Source records:
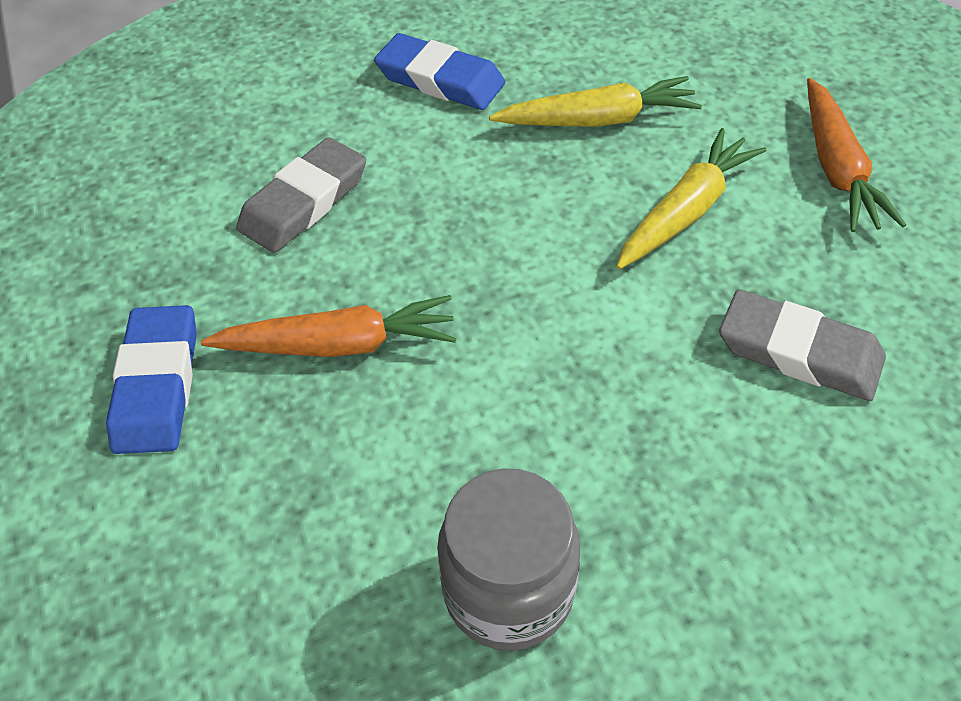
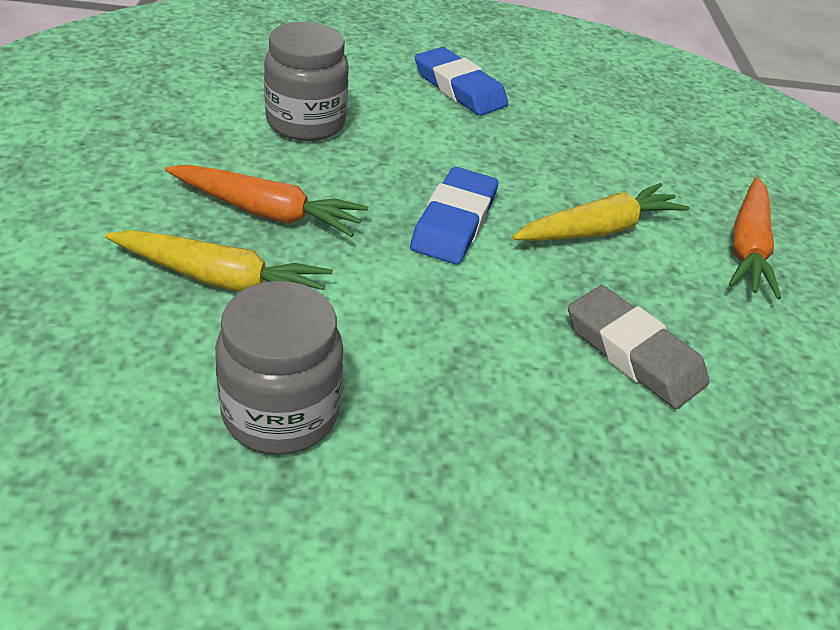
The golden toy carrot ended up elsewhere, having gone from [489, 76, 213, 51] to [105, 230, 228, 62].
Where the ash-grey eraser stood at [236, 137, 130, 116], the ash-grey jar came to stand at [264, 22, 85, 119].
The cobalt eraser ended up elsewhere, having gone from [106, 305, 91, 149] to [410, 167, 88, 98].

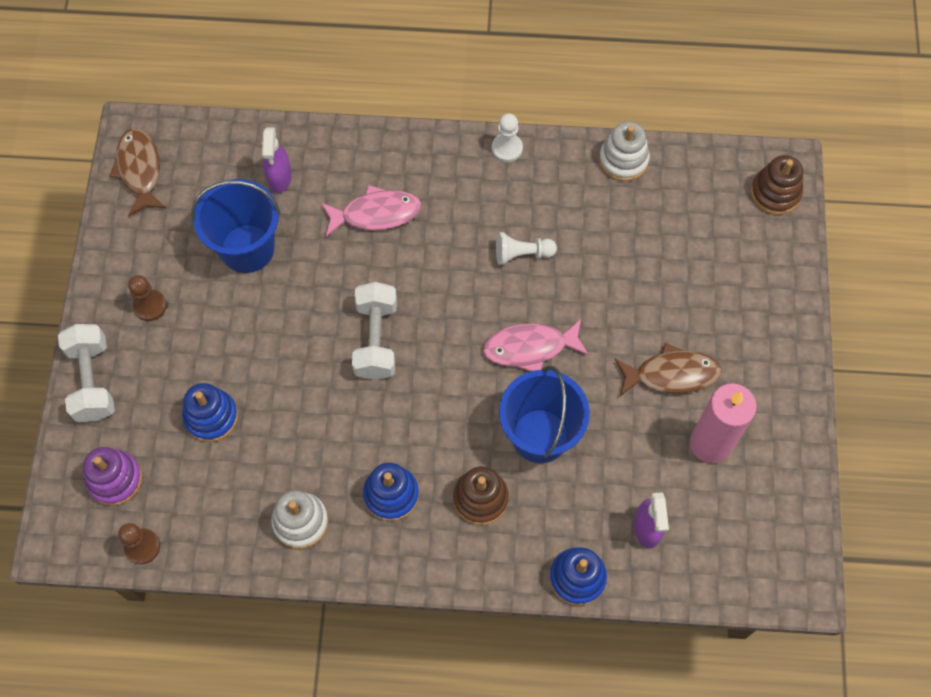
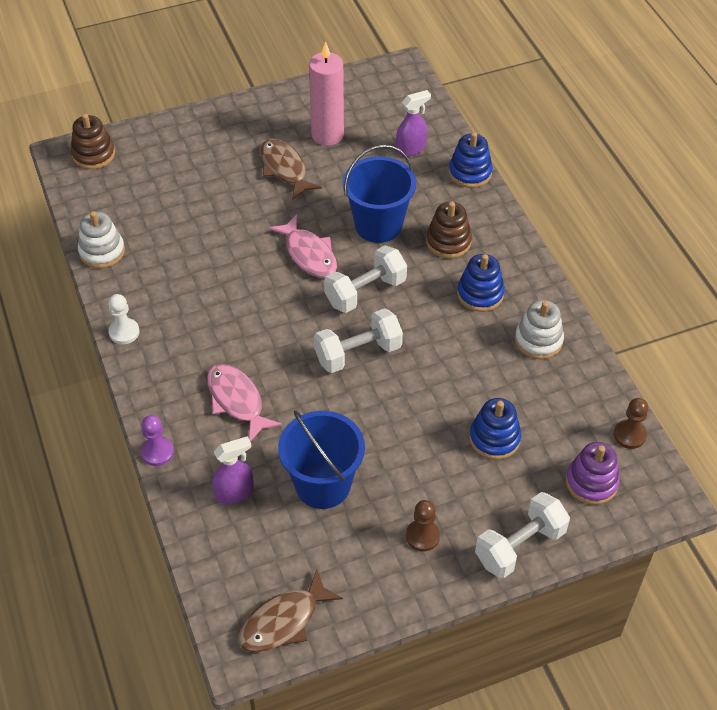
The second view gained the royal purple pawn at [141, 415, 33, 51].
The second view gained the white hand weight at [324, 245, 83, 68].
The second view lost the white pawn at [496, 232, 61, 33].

...

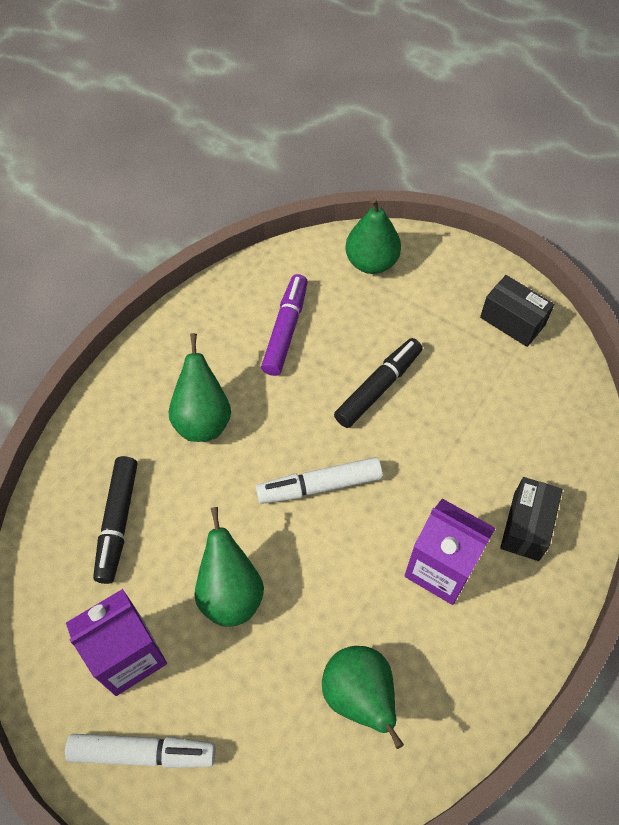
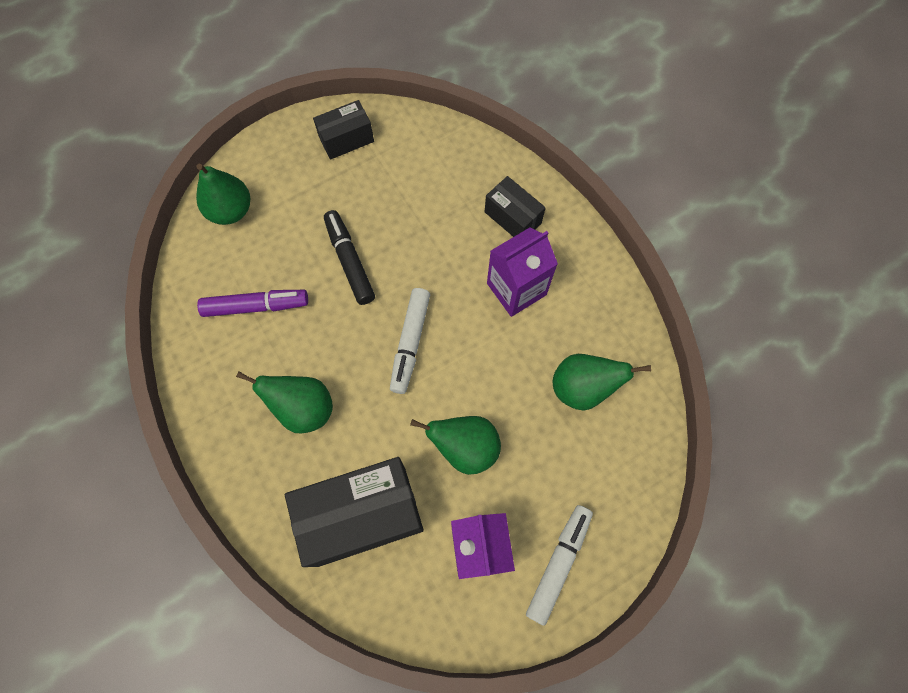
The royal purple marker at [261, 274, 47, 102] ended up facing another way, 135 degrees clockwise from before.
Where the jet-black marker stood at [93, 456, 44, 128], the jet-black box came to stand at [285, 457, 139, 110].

Exercise aim: Write out exactly the lines that fall from the line with "The royal purple marker" to the line with "Where the jet-black" in the records above, keeping both ends.

Written solution:
The royal purple marker at [261, 274, 47, 102] ended up facing another way, 135 degrees clockwise from before.
Where the jet-black marker stood at [93, 456, 44, 128], the jet-black box came to stand at [285, 457, 139, 110].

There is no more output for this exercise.